TASK DIRECTIONS: An exact copy of the listing below is the answer, with the pictures removed.

DATA:
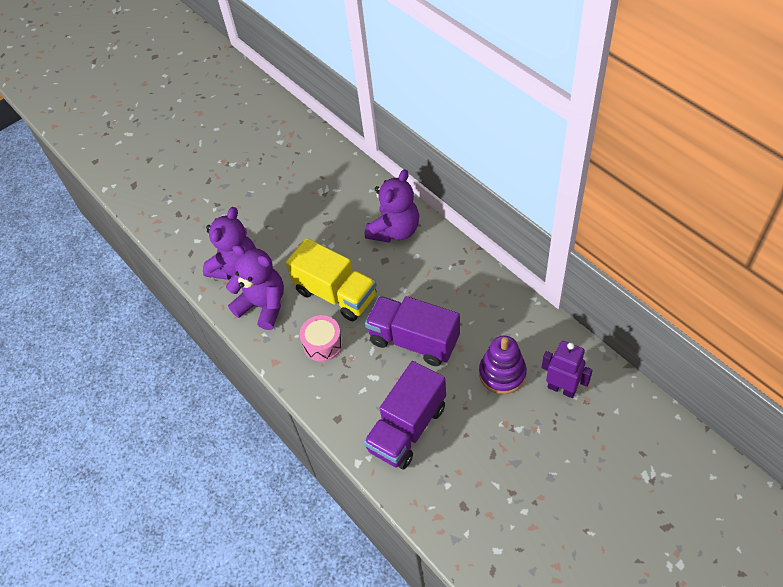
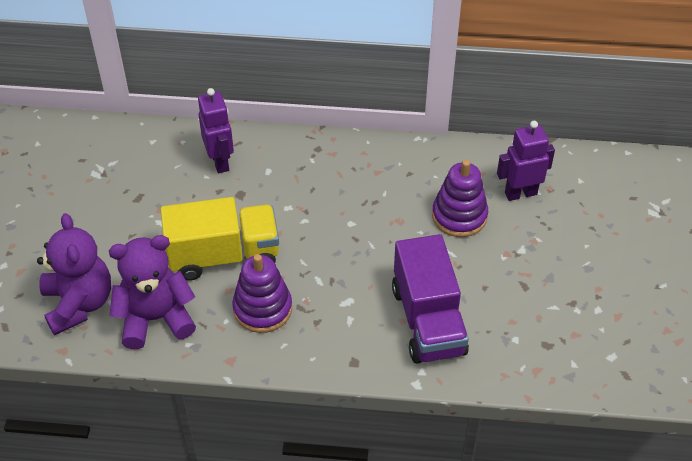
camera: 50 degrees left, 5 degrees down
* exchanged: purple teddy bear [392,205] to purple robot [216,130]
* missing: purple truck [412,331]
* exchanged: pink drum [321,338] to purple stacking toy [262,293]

EXERCISE RESULT:
camera: 50 degrees left, 5 degrees down
* exchanged: purple teddy bear [392,205] to purple robot [216,130]
* missing: purple truck [412,331]
* exchanged: pink drum [321,338] to purple stacking toy [262,293]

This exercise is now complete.